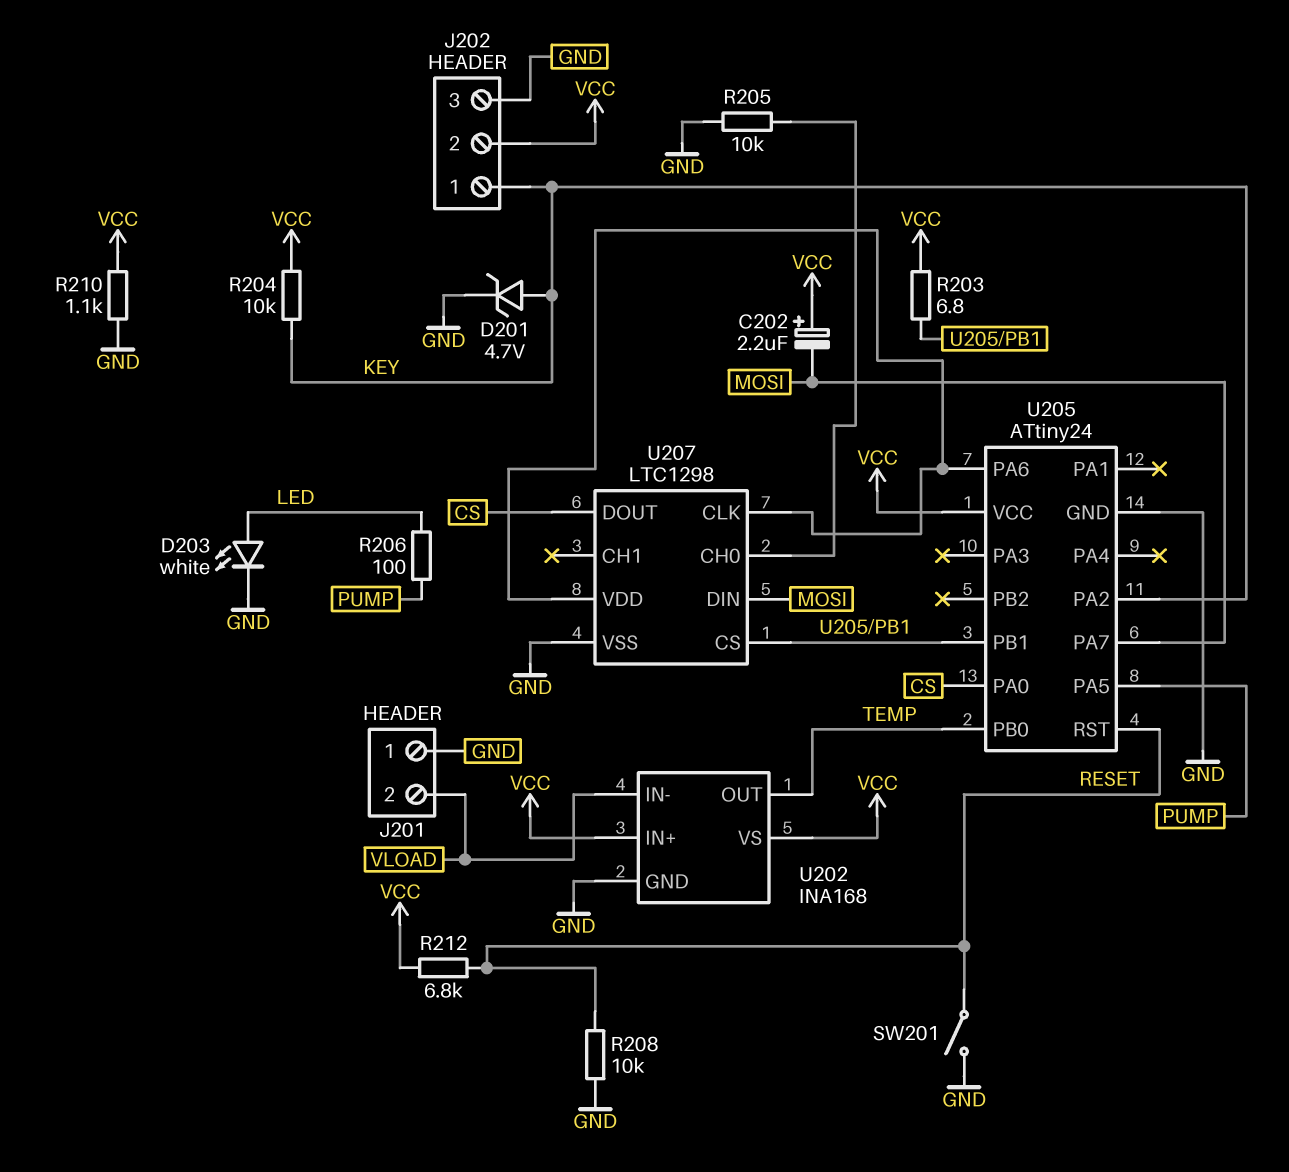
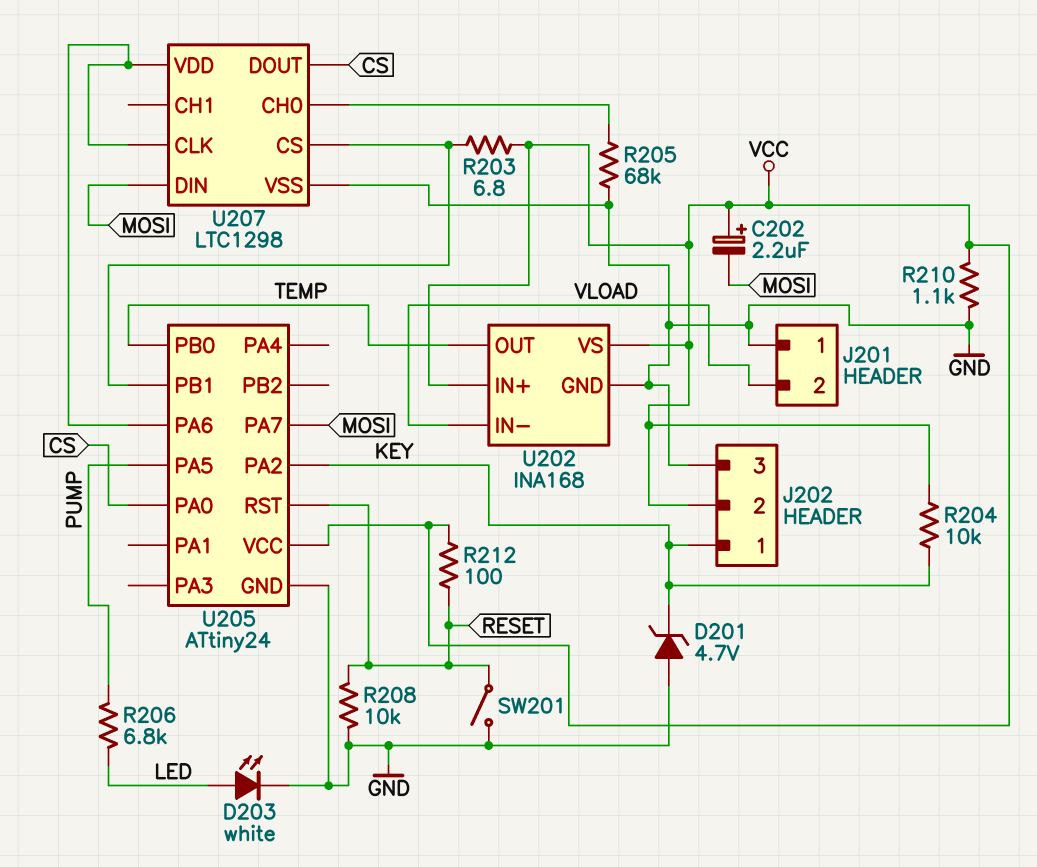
D201: zener 4.7V (A KEY, K GND) -> zener 4.7V (A GND, K KEY)
R205: 10k (GND, U207/CH0) -> 68k (GND, U207/CH0)
R206: 100 (LED, PUMP) -> 6.8k (LED, PUMP)
R212: 6.8k (RESET, VCC) -> 100 (RESET, VCC)

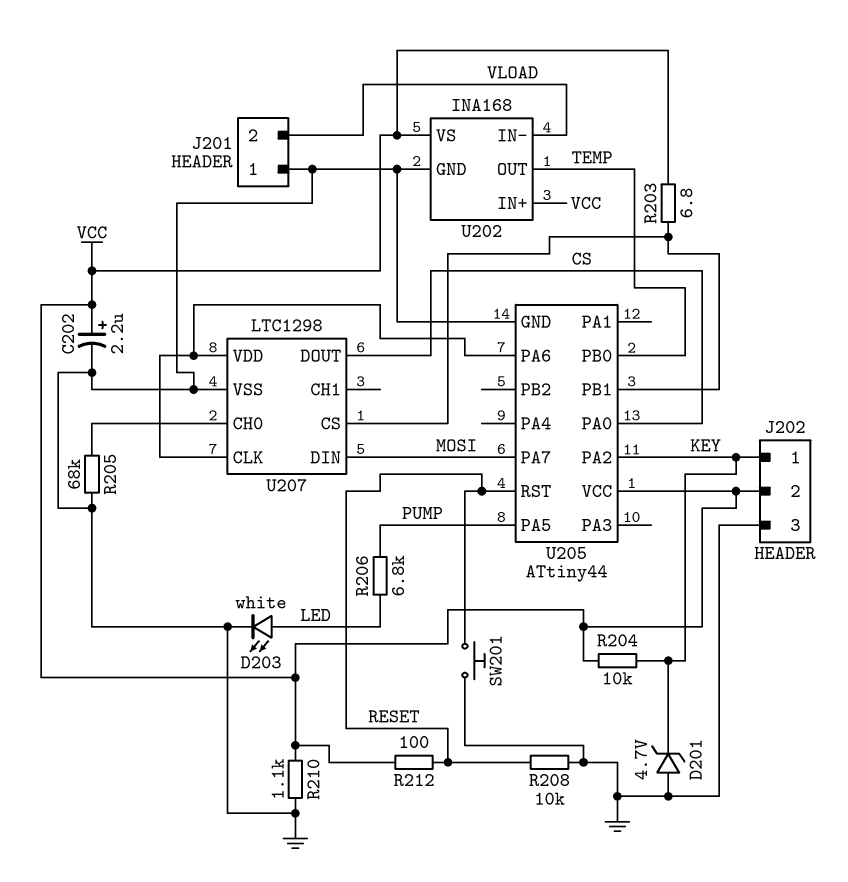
C202: 2.2uF (plus VCC, minus MOSI) -> 2.2uF (plus VCC, minus GND)
SW201: switch (GND, RESET) -> button (GND, RESET)
U205: ATtiny24 -> ATtiny44

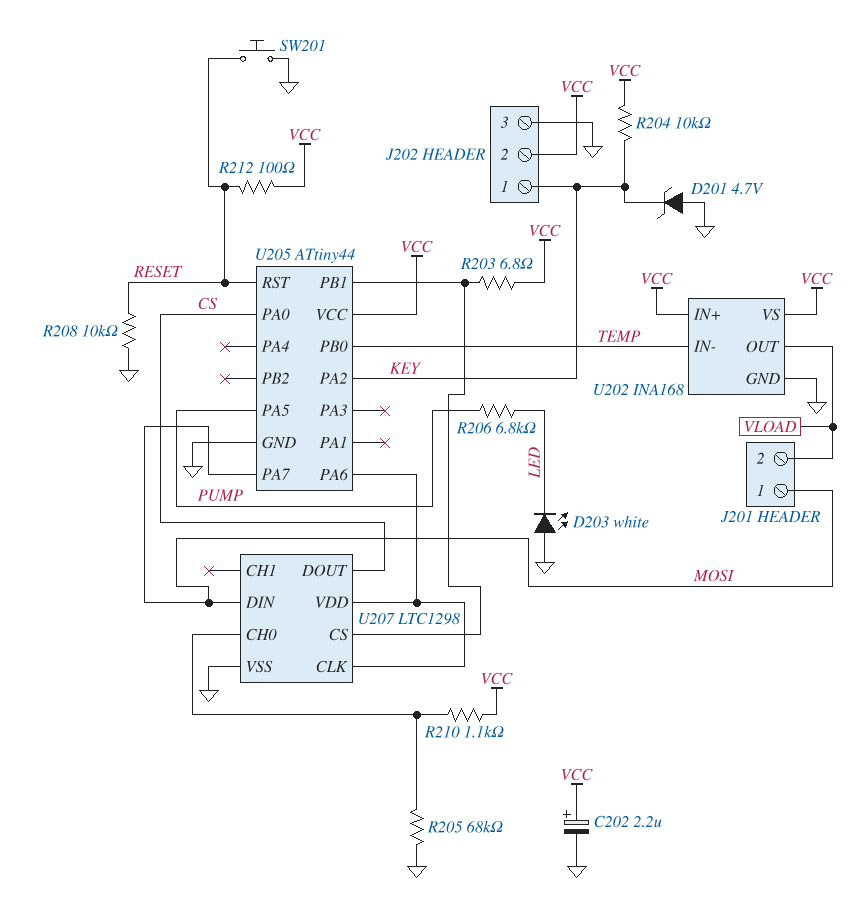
D203: LED white (A LED, K GND) -> LED white (A GND, K LED)
J201 pin 1: GND -> MOSI
R210: 1.1k (GND, VCC) -> 1.1k (U207/CH0, VCC)
U202 pin IN-: VLOAD -> TEMP
U202 pin OUT: TEMP -> VLOAD

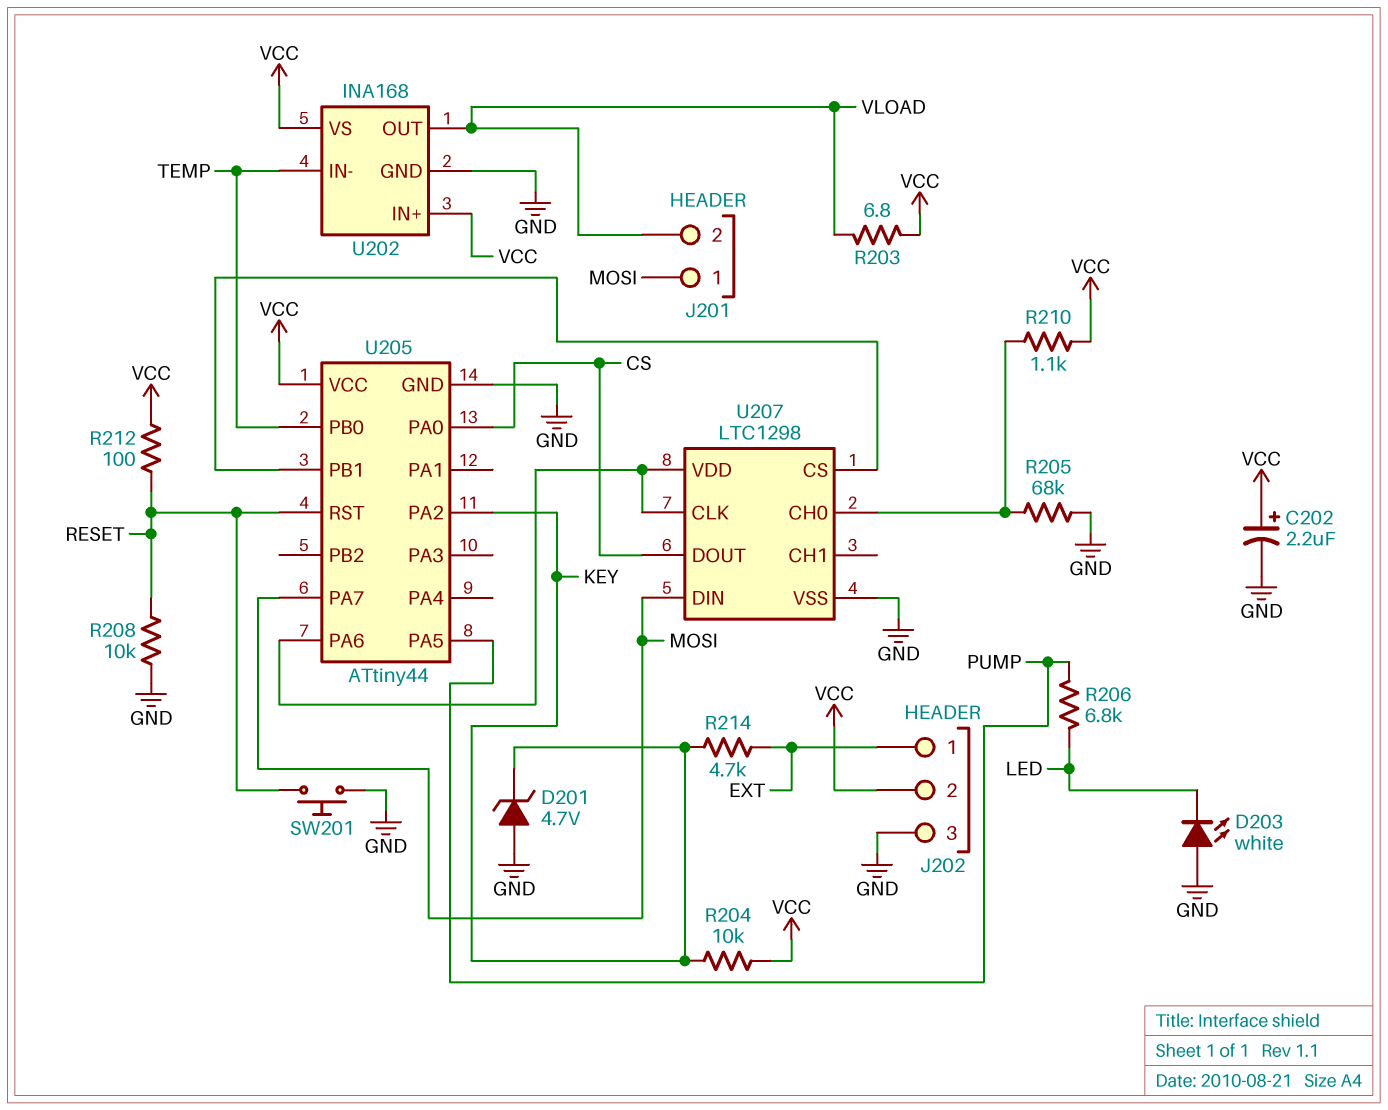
J202 pin 1: KEY -> EXT
R203: 6.8 (U205/PB1, VCC) -> 6.8 (VCC, VLOAD)
R214: none -> 4.7k (EXT, KEY)

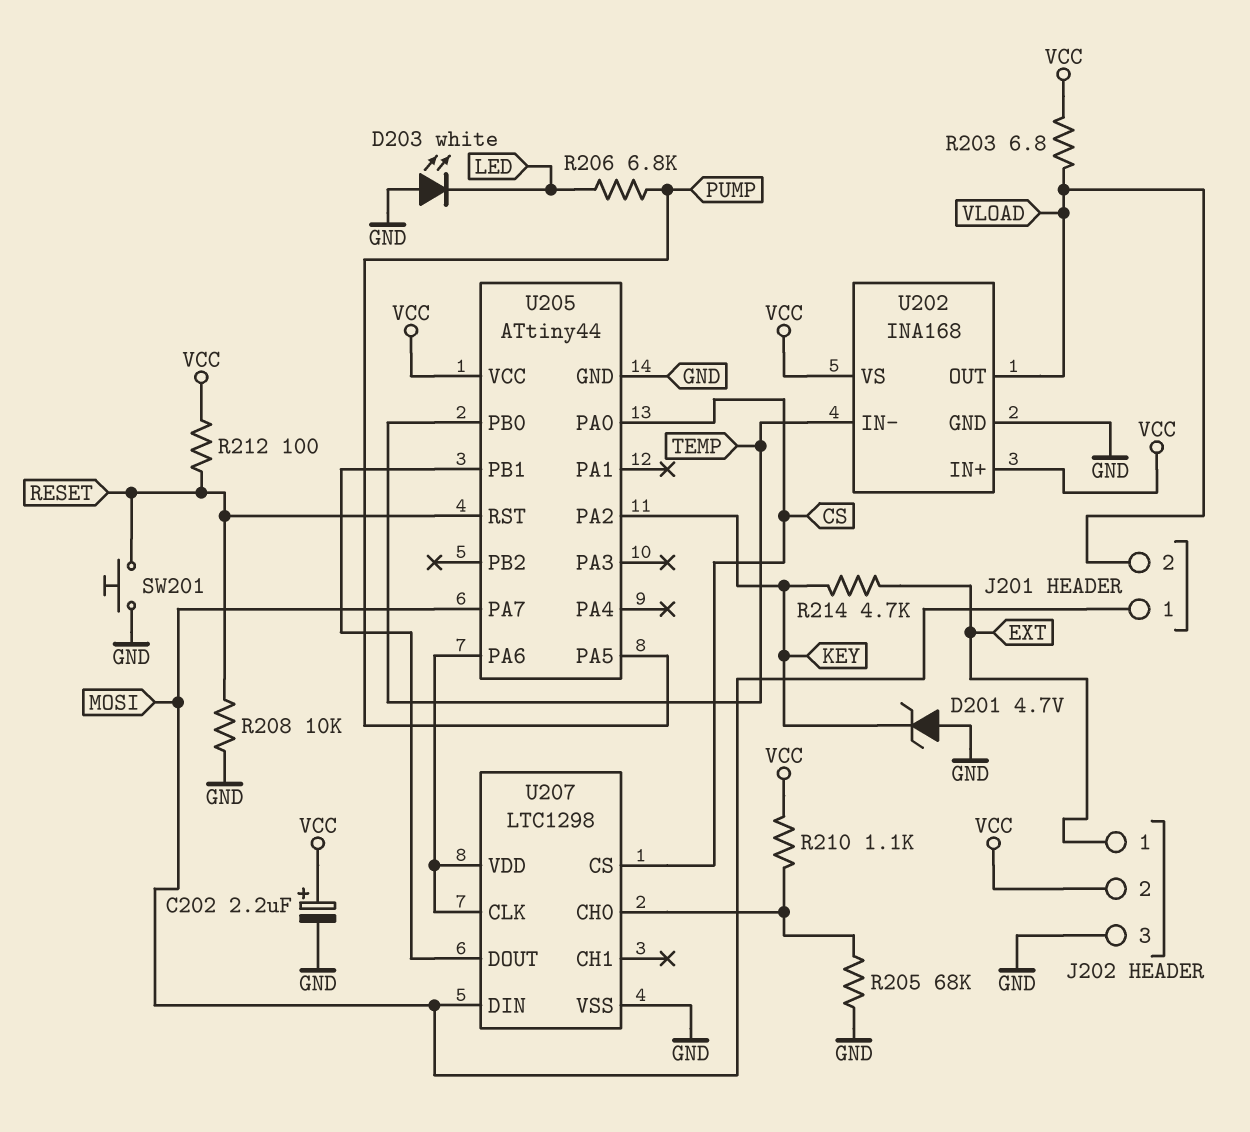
R204: 10k (KEY, VCC) -> none
U207 pin CS: U205/PB1 -> CS
U207 pin DOUT: CS -> U205/PB1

• _ASSIGNED TASK_: Extract every line from the records above that contains the word "none".

• _REPLY TO THE TASK_:
R214: none -> 4.7k (EXT, KEY)
R204: 10k (KEY, VCC) -> none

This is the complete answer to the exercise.